● **Task**
Print the whole listing, keeping every line exactly as given.

● **Data excerpts**
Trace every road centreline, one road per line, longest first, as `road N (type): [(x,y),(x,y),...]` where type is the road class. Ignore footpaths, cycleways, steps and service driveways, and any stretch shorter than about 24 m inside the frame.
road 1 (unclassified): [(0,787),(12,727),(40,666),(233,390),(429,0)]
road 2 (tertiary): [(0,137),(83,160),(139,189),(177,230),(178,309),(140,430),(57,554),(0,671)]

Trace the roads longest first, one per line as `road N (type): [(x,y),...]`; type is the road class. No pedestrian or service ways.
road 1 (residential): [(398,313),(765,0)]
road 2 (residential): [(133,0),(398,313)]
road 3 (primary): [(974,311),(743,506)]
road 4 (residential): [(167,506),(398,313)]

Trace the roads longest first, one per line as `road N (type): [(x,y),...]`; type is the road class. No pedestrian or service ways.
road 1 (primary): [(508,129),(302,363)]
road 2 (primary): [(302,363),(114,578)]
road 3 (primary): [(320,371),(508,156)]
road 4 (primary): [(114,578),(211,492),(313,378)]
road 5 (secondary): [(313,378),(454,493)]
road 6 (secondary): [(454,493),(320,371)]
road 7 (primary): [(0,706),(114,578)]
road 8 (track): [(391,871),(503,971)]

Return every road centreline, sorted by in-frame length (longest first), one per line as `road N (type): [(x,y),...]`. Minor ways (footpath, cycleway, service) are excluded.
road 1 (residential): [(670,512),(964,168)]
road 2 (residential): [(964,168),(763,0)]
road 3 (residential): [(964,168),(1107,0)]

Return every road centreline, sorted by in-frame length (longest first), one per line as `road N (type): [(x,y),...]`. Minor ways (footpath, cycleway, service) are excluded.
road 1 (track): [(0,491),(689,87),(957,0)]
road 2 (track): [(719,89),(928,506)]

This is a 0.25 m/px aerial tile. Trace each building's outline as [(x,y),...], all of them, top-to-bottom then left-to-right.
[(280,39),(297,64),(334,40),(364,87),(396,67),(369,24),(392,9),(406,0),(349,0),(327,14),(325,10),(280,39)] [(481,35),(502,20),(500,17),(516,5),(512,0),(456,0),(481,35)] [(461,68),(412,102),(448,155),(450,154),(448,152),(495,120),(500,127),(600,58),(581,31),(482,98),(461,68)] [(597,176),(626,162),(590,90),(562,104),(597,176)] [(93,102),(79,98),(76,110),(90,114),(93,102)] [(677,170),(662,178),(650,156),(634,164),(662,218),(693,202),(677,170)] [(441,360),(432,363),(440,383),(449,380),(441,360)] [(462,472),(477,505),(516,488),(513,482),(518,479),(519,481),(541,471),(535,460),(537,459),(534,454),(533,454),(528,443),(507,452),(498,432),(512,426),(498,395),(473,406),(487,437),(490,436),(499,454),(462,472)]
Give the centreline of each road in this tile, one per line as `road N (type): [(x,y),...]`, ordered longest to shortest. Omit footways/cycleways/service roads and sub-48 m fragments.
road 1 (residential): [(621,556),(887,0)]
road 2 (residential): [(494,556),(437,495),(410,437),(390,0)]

● **Your response**
Trace every road centreline, one road per line, longest first, as `road N (type): [(x,y),(x,y),...]` where type is the road class. Ignore footpaths, cycleways, steps and service driveways, and any stretch shorter than about 24 m inside the frame.
road 1 (unclassified): [(0,787),(12,727),(40,666),(233,390),(429,0)]
road 2 (tertiary): [(0,137),(83,160),(139,189),(177,230),(178,309),(140,430),(57,554),(0,671)]

Trace the roads longest first, one per line as `road N (type): [(x,y),...]`; type is the road class. No pedestrian or service ways.
road 1 (residential): [(398,313),(765,0)]
road 2 (residential): [(133,0),(398,313)]
road 3 (primary): [(974,311),(743,506)]
road 4 (residential): [(167,506),(398,313)]

Trace the roads longest first, one per line as `road N (type): [(x,y),...]`; type is the road class. No pedestrian or service ways.
road 1 (primary): [(508,129),(302,363)]
road 2 (primary): [(302,363),(114,578)]
road 3 (primary): [(320,371),(508,156)]
road 4 (primary): [(114,578),(211,492),(313,378)]
road 5 (secondary): [(313,378),(454,493)]
road 6 (secondary): [(454,493),(320,371)]
road 7 (primary): [(0,706),(114,578)]
road 8 (track): [(391,871),(503,971)]

Return every road centreline, sorted by in-frame length (longest first), one per line as `road N (type): [(x,y),...]`. Minor ways (footpath, cycleway, service) are excluded.
road 1 (residential): [(670,512),(964,168)]
road 2 (residential): [(964,168),(763,0)]
road 3 (residential): [(964,168),(1107,0)]

Return every road centreline, sorted by in-frame length (longest first), one per line as `road N (type): [(x,y),...]`. Minor ways (footpath, cycleway, service) are excluded.
road 1 (track): [(0,491),(689,87),(957,0)]
road 2 (track): [(719,89),(928,506)]

This is a 0.25 m/px aerial tile. Trace each building's outline as [(x,y),...], all of them, top-to-bottom then left-to-right.
[(280,39),(297,64),(334,40),(364,87),(396,67),(369,24),(392,9),(406,0),(349,0),(327,14),(325,10),(280,39)] [(481,35),(502,20),(500,17),(516,5),(512,0),(456,0),(481,35)] [(461,68),(412,102),(448,155),(450,154),(448,152),(495,120),(500,127),(600,58),(581,31),(482,98),(461,68)] [(597,176),(626,162),(590,90),(562,104),(597,176)] [(93,102),(79,98),(76,110),(90,114),(93,102)] [(677,170),(662,178),(650,156),(634,164),(662,218),(693,202),(677,170)] [(441,360),(432,363),(440,383),(449,380),(441,360)] [(462,472),(477,505),(516,488),(513,482),(518,479),(519,481),(541,471),(535,460),(537,459),(534,454),(533,454),(528,443),(507,452),(498,432),(512,426),(498,395),(473,406),(487,437),(490,436),(499,454),(462,472)]
Give the centreline of each road in this tile, one per line as `road N (type): [(x,y),...]`, ordered longest to shortest. Omit footways/cycleways/service roads and sub-48 m fragments.
road 1 (residential): [(621,556),(887,0)]
road 2 (residential): [(494,556),(437,495),(410,437),(390,0)]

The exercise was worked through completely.